Copy out the items below word for word, beginning at the line that contains "Haddlesby (623, 137)" and stopping after the line that contains "deeds is located at coordinates (977, 823).". Write out nothing else.

** START SUPPLIED RECORDS **

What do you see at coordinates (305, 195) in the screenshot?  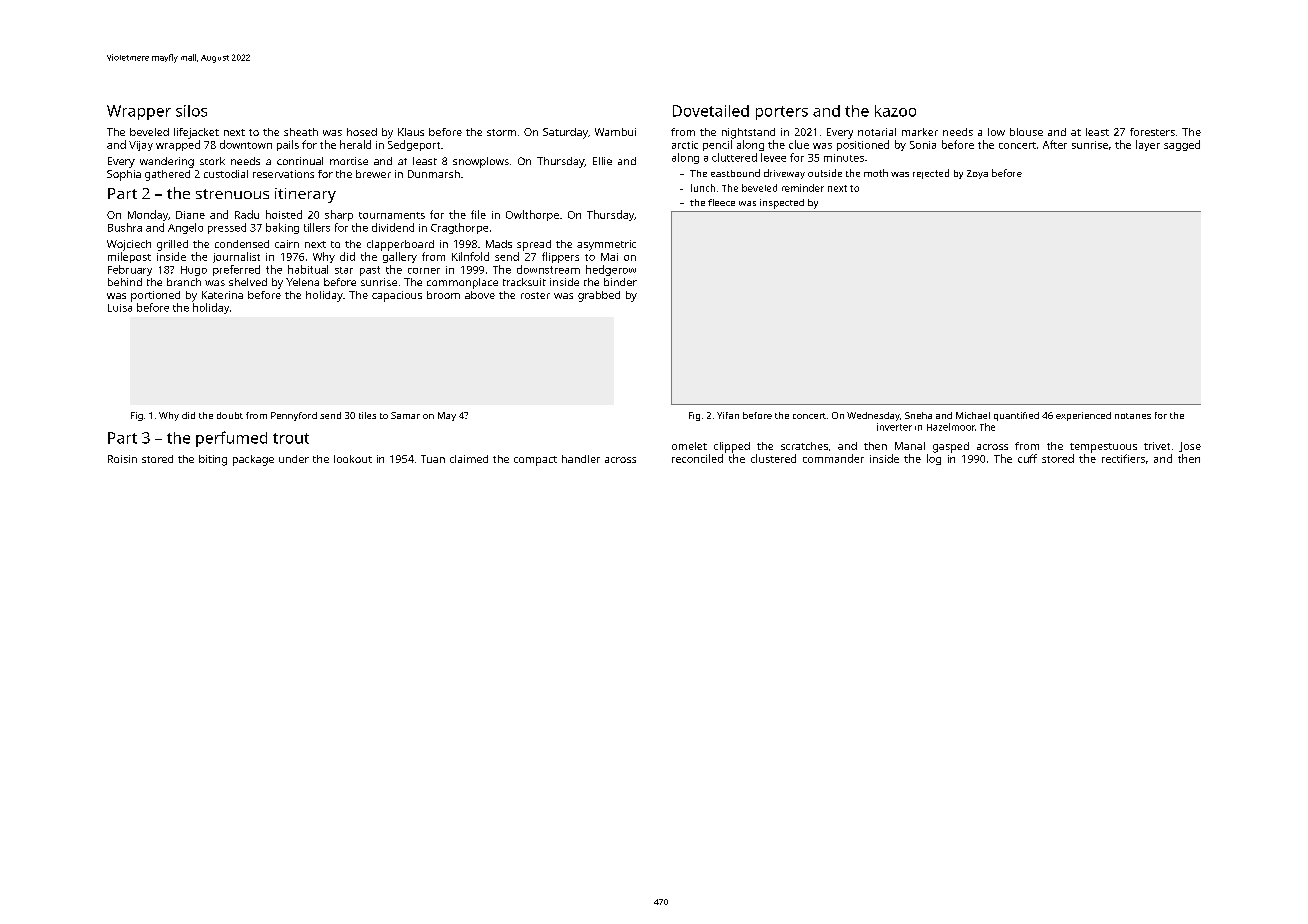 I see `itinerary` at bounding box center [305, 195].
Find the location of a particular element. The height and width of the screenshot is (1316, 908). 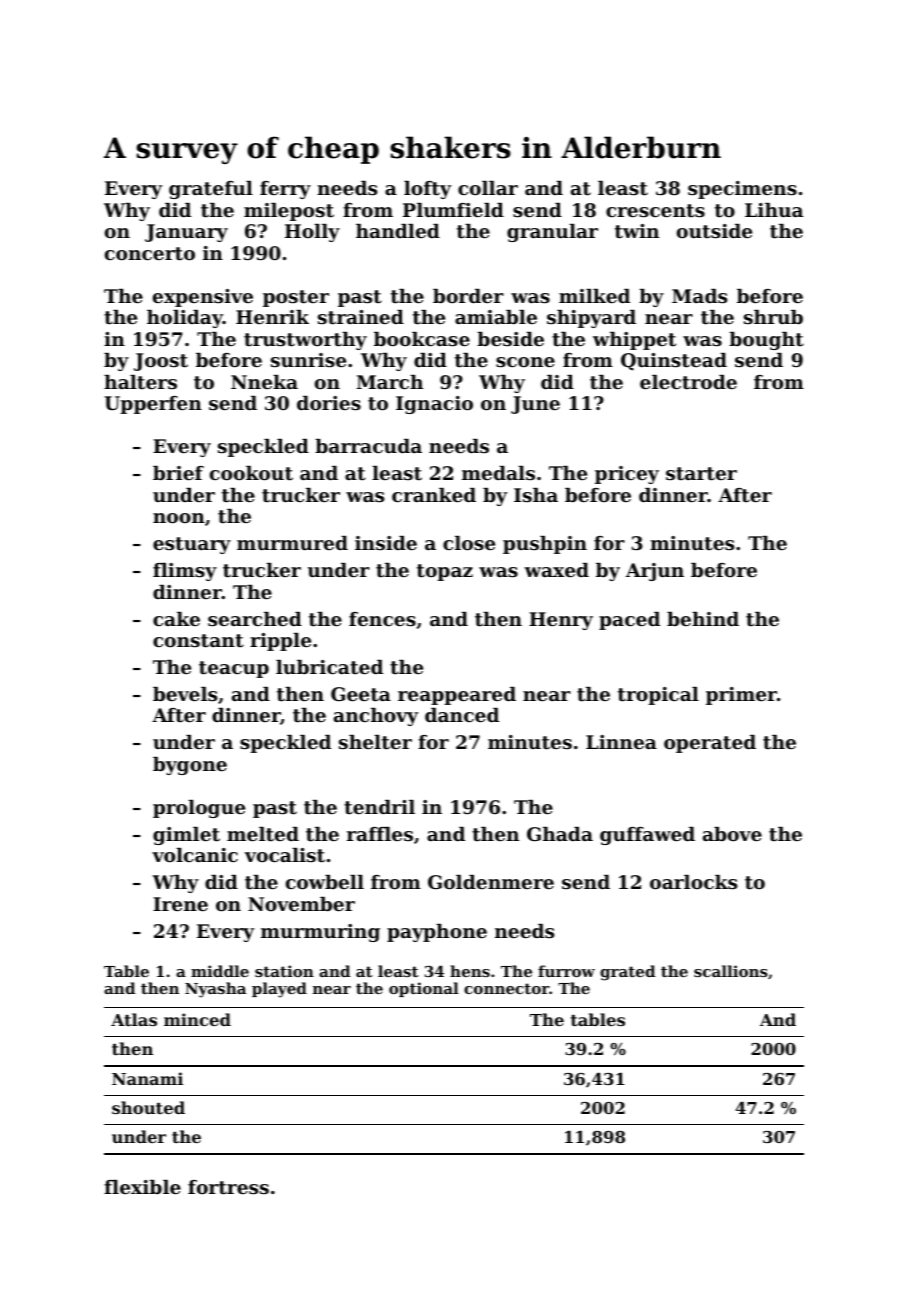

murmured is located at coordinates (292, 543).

** END SUPPLIED RECORDS **
** START SUPPLIED RECORDS **

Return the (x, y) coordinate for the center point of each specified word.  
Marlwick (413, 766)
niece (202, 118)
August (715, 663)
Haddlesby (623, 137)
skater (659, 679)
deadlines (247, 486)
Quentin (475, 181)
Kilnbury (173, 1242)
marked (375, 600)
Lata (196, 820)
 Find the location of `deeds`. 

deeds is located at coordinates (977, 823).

** END SUPPLIED RECORDS **
** START SUPPLIED RECORDS **

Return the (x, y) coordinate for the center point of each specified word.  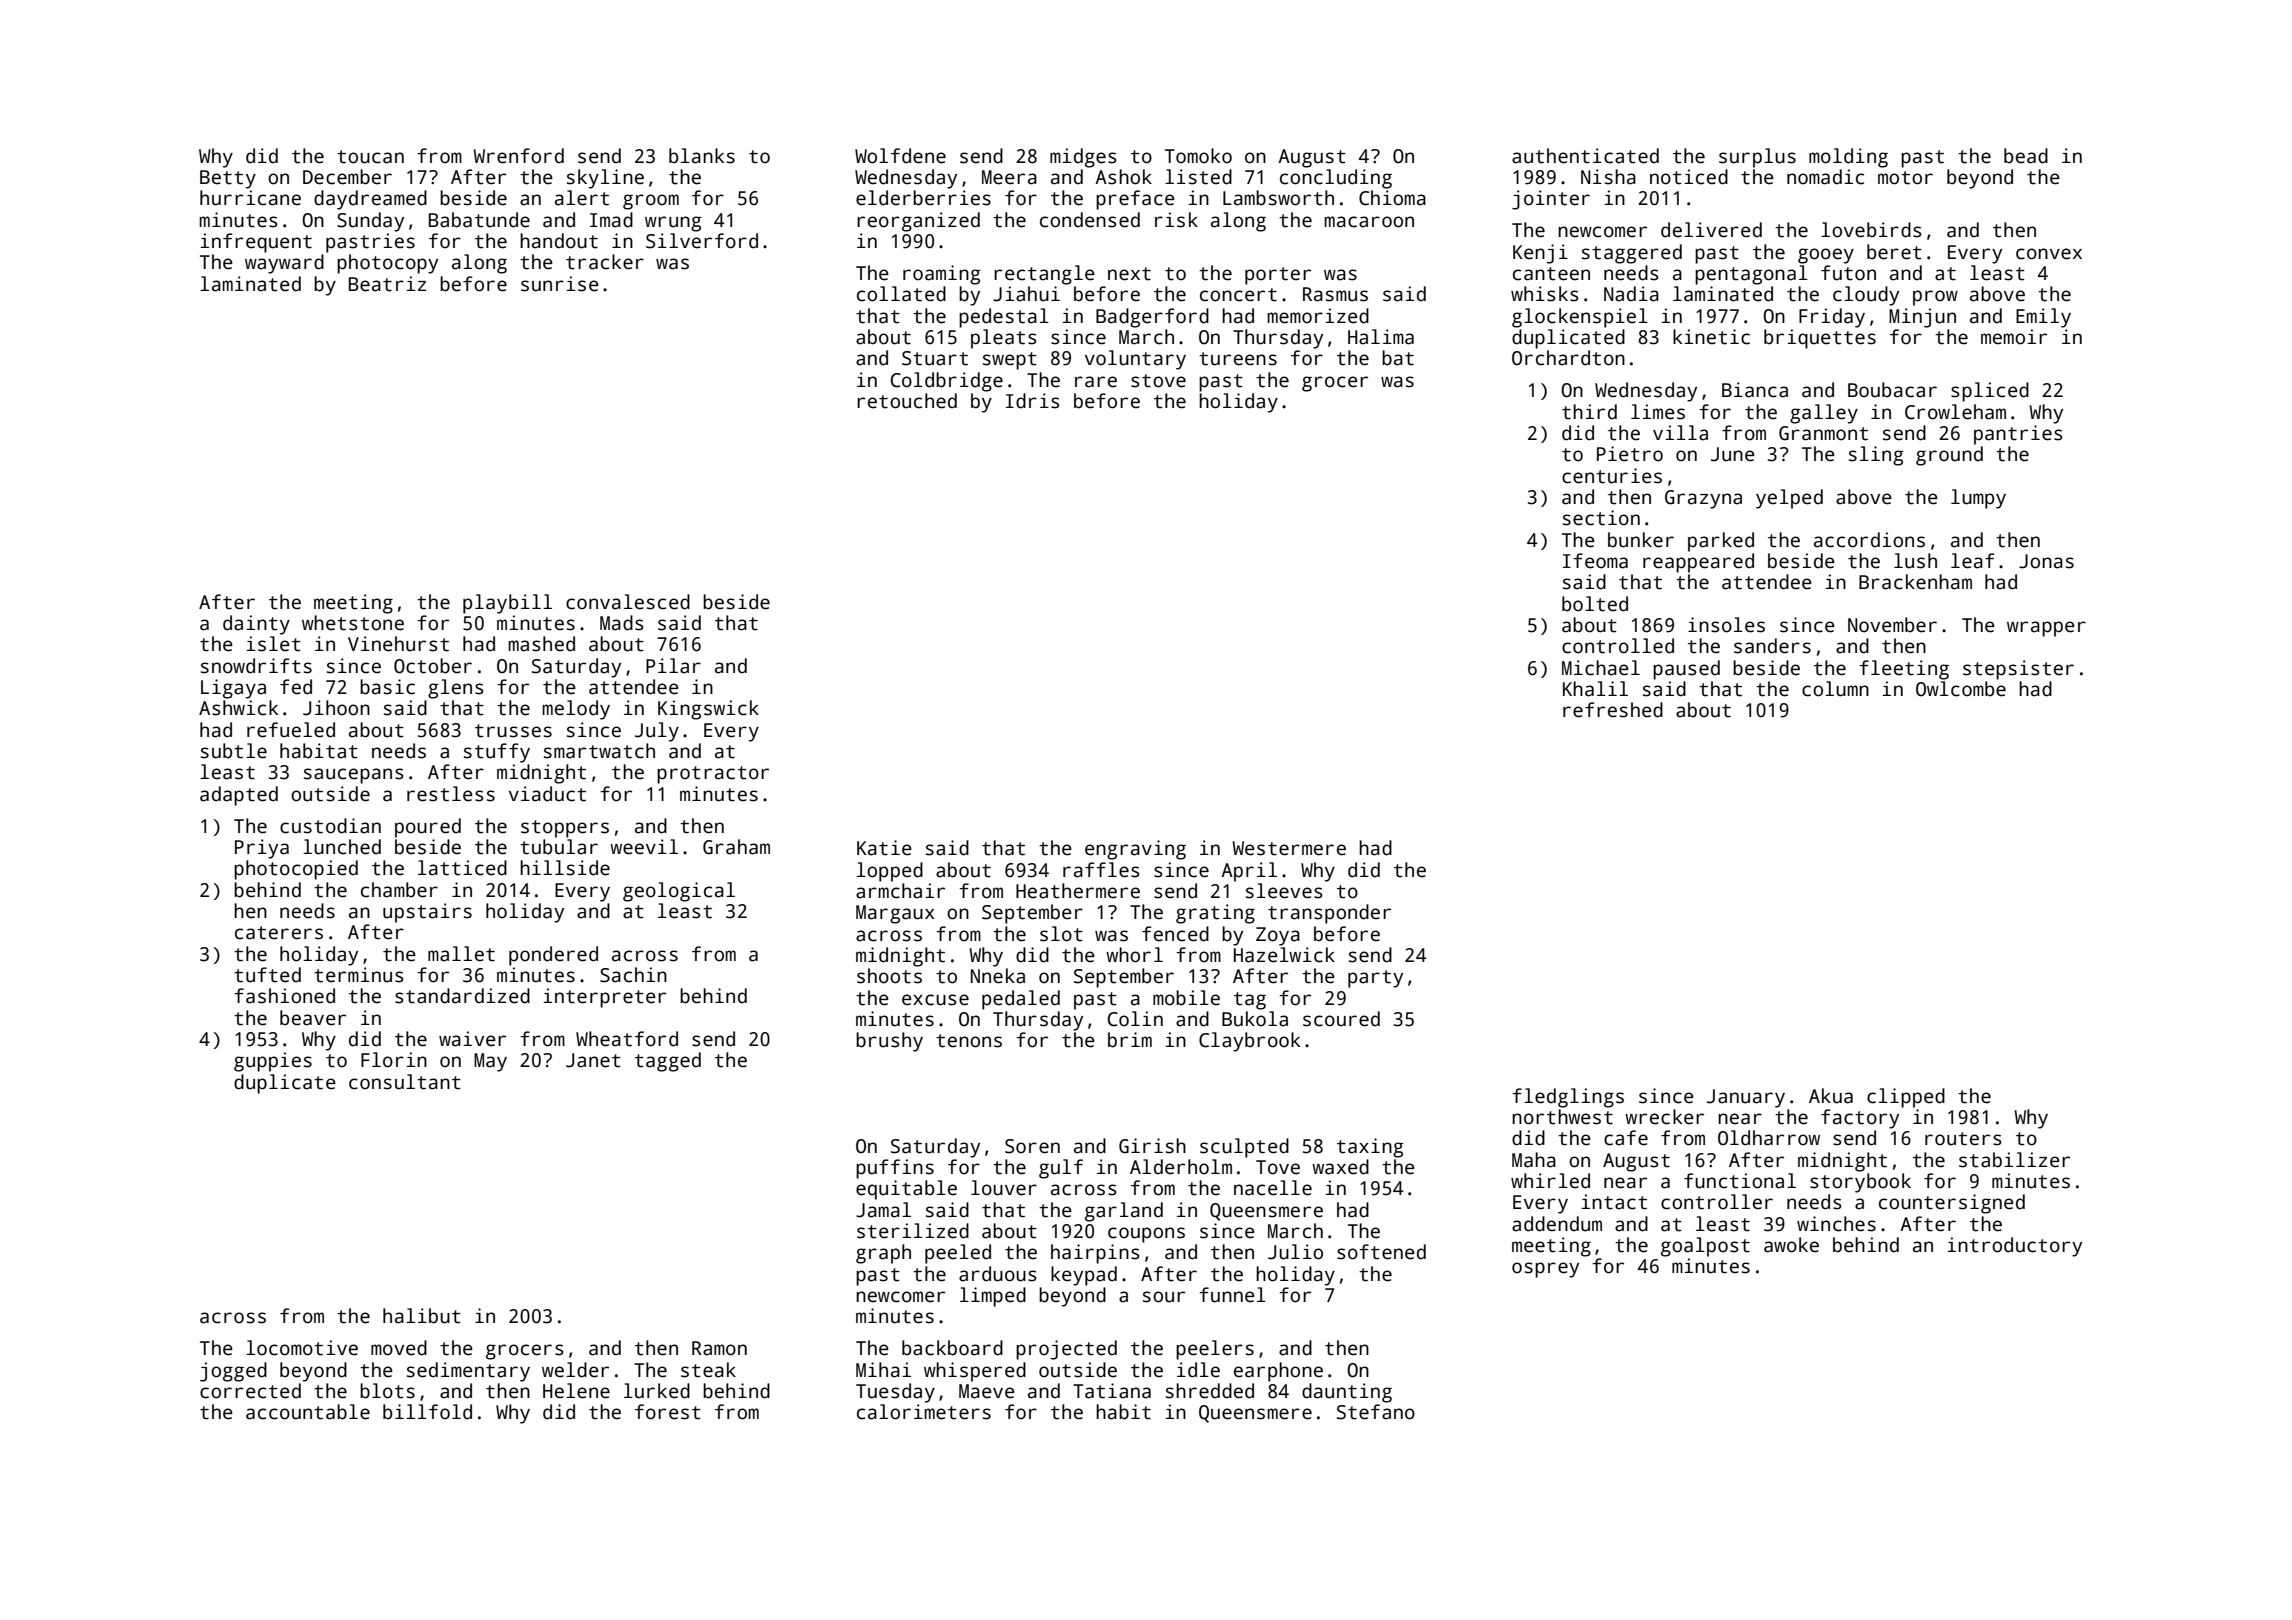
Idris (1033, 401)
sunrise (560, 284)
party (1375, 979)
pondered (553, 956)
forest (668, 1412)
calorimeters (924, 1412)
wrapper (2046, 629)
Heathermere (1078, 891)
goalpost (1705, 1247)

** END SUPPLIED RECORDS **

## ANSWER
Haddlesby (623, 137)
skater (659, 679)
deadlines (247, 486)
Quentin (475, 181)
Kilnbury (173, 1242)
marked (375, 600)
Lata (196, 820)
 Find the location of `deeds`. 

deeds is located at coordinates (977, 823).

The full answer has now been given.